(Recorded data)
---------------

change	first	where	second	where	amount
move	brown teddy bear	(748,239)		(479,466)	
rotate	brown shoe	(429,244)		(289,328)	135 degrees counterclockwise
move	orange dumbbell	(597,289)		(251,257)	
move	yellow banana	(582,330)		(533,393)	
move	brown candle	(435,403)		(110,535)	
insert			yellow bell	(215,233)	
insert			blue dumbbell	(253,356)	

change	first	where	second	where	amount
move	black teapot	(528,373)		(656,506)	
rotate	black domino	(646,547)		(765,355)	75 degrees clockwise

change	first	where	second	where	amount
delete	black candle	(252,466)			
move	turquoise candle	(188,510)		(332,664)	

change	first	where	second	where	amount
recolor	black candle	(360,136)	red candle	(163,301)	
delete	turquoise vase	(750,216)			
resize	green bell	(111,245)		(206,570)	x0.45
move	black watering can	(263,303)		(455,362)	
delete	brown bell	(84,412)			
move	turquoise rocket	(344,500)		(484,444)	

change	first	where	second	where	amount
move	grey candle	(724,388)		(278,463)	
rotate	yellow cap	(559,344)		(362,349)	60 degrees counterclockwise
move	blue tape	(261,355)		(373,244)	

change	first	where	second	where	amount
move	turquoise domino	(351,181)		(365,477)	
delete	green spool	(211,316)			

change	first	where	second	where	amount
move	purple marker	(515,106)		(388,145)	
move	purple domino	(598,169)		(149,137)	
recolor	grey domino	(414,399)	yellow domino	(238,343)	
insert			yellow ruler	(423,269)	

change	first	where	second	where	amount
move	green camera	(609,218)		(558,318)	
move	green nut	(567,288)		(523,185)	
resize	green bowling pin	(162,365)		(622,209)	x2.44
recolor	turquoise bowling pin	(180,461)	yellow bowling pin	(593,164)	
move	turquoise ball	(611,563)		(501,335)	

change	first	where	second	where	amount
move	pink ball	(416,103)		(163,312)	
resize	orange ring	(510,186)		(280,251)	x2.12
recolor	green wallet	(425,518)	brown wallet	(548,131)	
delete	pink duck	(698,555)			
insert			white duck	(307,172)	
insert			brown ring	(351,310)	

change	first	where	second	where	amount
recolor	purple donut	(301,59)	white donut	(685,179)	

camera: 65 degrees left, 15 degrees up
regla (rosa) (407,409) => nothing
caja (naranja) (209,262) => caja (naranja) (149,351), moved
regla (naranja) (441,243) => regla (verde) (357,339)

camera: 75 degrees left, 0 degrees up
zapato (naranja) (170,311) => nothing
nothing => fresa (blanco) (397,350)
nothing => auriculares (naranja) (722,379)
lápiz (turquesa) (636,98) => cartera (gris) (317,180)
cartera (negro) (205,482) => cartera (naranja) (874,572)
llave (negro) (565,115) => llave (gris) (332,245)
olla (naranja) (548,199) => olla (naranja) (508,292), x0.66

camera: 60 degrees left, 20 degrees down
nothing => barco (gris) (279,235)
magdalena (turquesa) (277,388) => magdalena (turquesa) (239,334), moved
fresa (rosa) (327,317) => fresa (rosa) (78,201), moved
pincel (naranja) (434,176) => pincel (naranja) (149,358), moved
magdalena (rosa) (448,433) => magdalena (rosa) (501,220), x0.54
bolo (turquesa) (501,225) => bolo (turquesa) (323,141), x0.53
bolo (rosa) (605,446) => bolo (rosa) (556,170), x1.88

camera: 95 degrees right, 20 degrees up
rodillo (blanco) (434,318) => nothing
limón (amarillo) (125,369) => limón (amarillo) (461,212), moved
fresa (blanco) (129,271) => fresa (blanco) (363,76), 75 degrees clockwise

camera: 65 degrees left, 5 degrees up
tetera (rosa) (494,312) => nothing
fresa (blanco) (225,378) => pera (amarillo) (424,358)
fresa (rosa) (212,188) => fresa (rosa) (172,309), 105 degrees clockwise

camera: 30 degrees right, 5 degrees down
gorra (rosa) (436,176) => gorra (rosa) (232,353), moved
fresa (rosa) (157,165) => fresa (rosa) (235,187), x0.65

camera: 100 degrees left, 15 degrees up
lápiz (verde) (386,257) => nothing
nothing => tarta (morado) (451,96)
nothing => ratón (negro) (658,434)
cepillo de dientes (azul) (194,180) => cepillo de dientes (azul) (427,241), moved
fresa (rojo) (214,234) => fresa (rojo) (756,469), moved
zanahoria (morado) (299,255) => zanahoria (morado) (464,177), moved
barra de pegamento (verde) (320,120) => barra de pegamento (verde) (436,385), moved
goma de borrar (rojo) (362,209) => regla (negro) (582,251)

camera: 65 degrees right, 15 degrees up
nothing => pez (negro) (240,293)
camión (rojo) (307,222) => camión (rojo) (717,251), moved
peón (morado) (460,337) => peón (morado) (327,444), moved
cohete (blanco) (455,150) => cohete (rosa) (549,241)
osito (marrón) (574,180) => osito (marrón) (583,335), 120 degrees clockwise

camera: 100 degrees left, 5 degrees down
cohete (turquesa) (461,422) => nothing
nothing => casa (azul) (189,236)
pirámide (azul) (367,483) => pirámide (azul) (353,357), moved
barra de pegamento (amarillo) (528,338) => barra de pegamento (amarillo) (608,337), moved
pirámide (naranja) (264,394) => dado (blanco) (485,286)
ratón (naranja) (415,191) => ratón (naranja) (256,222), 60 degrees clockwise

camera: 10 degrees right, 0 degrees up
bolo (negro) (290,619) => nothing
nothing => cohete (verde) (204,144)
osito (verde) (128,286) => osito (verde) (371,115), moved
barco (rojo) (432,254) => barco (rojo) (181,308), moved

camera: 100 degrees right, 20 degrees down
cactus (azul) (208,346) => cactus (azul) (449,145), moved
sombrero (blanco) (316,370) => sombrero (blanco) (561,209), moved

---------------

> What needs to be done
Nothing in the data may be left out; copy every line exactly.

> Solution
change	first	where	second	where	amount
move	brown teddy bear	(748,239)		(479,466)	
rotate	brown shoe	(429,244)		(289,328)	135 degrees counterclockwise
move	orange dumbbell	(597,289)		(251,257)	
move	yellow banana	(582,330)		(533,393)	
move	brown candle	(435,403)		(110,535)	
insert			yellow bell	(215,233)	
insert			blue dumbbell	(253,356)	

change	first	where	second	where	amount
move	black teapot	(528,373)		(656,506)	
rotate	black domino	(646,547)		(765,355)	75 degrees clockwise

change	first	where	second	where	amount
delete	black candle	(252,466)			
move	turquoise candle	(188,510)		(332,664)	

change	first	where	second	where	amount
recolor	black candle	(360,136)	red candle	(163,301)	
delete	turquoise vase	(750,216)			
resize	green bell	(111,245)		(206,570)	x0.45
move	black watering can	(263,303)		(455,362)	
delete	brown bell	(84,412)			
move	turquoise rocket	(344,500)		(484,444)	

change	first	where	second	where	amount
move	grey candle	(724,388)		(278,463)	
rotate	yellow cap	(559,344)		(362,349)	60 degrees counterclockwise
move	blue tape	(261,355)		(373,244)	

change	first	where	second	where	amount
move	turquoise domino	(351,181)		(365,477)	
delete	green spool	(211,316)			

change	first	where	second	where	amount
move	purple marker	(515,106)		(388,145)	
move	purple domino	(598,169)		(149,137)	
recolor	grey domino	(414,399)	yellow domino	(238,343)	
insert			yellow ruler	(423,269)	

change	first	where	second	where	amount
move	green camera	(609,218)		(558,318)	
move	green nut	(567,288)		(523,185)	
resize	green bowling pin	(162,365)		(622,209)	x2.44
recolor	turquoise bowling pin	(180,461)	yellow bowling pin	(593,164)	
move	turquoise ball	(611,563)		(501,335)	

change	first	where	second	where	amount
move	pink ball	(416,103)		(163,312)	
resize	orange ring	(510,186)		(280,251)	x2.12
recolor	green wallet	(425,518)	brown wallet	(548,131)	
delete	pink duck	(698,555)			
insert			white duck	(307,172)	
insert			brown ring	(351,310)	

change	first	where	second	where	amount
recolor	purple donut	(301,59)	white donut	(685,179)	

camera: 65 degrees left, 15 degrees up
regla (rosa) (407,409) => nothing
caja (naranja) (209,262) => caja (naranja) (149,351), moved
regla (naranja) (441,243) => regla (verde) (357,339)

camera: 75 degrees left, 0 degrees up
zapato (naranja) (170,311) => nothing
nothing => fresa (blanco) (397,350)
nothing => auriculares (naranja) (722,379)
lápiz (turquesa) (636,98) => cartera (gris) (317,180)
cartera (negro) (205,482) => cartera (naranja) (874,572)
llave (negro) (565,115) => llave (gris) (332,245)
olla (naranja) (548,199) => olla (naranja) (508,292), x0.66

camera: 60 degrees left, 20 degrees down
nothing => barco (gris) (279,235)
magdalena (turquesa) (277,388) => magdalena (turquesa) (239,334), moved
fresa (rosa) (327,317) => fresa (rosa) (78,201), moved
pincel (naranja) (434,176) => pincel (naranja) (149,358), moved
magdalena (rosa) (448,433) => magdalena (rosa) (501,220), x0.54
bolo (turquesa) (501,225) => bolo (turquesa) (323,141), x0.53
bolo (rosa) (605,446) => bolo (rosa) (556,170), x1.88

camera: 95 degrees right, 20 degrees up
rodillo (blanco) (434,318) => nothing
limón (amarillo) (125,369) => limón (amarillo) (461,212), moved
fresa (blanco) (129,271) => fresa (blanco) (363,76), 75 degrees clockwise

camera: 65 degrees left, 5 degrees up
tetera (rosa) (494,312) => nothing
fresa (blanco) (225,378) => pera (amarillo) (424,358)
fresa (rosa) (212,188) => fresa (rosa) (172,309), 105 degrees clockwise

camera: 30 degrees right, 5 degrees down
gorra (rosa) (436,176) => gorra (rosa) (232,353), moved
fresa (rosa) (157,165) => fresa (rosa) (235,187), x0.65

camera: 100 degrees left, 15 degrees up
lápiz (verde) (386,257) => nothing
nothing => tarta (morado) (451,96)
nothing => ratón (negro) (658,434)
cepillo de dientes (azul) (194,180) => cepillo de dientes (azul) (427,241), moved
fresa (rojo) (214,234) => fresa (rojo) (756,469), moved
zanahoria (morado) (299,255) => zanahoria (morado) (464,177), moved
barra de pegamento (verde) (320,120) => barra de pegamento (verde) (436,385), moved
goma de borrar (rojo) (362,209) => regla (negro) (582,251)

camera: 65 degrees right, 15 degrees up
nothing => pez (negro) (240,293)
camión (rojo) (307,222) => camión (rojo) (717,251), moved
peón (morado) (460,337) => peón (morado) (327,444), moved
cohete (blanco) (455,150) => cohete (rosa) (549,241)
osito (marrón) (574,180) => osito (marrón) (583,335), 120 degrees clockwise

camera: 100 degrees left, 5 degrees down
cohete (turquesa) (461,422) => nothing
nothing => casa (azul) (189,236)
pirámide (azul) (367,483) => pirámide (azul) (353,357), moved
barra de pegamento (amarillo) (528,338) => barra de pegamento (amarillo) (608,337), moved
pirámide (naranja) (264,394) => dado (blanco) (485,286)
ratón (naranja) (415,191) => ratón (naranja) (256,222), 60 degrees clockwise

camera: 10 degrees right, 0 degrees up
bolo (negro) (290,619) => nothing
nothing => cohete (verde) (204,144)
osito (verde) (128,286) => osito (verde) (371,115), moved
barco (rojo) (432,254) => barco (rojo) (181,308), moved

camera: 100 degrees right, 20 degrees down
cactus (azul) (208,346) => cactus (azul) (449,145), moved
sombrero (blanco) (316,370) => sombrero (blanco) (561,209), moved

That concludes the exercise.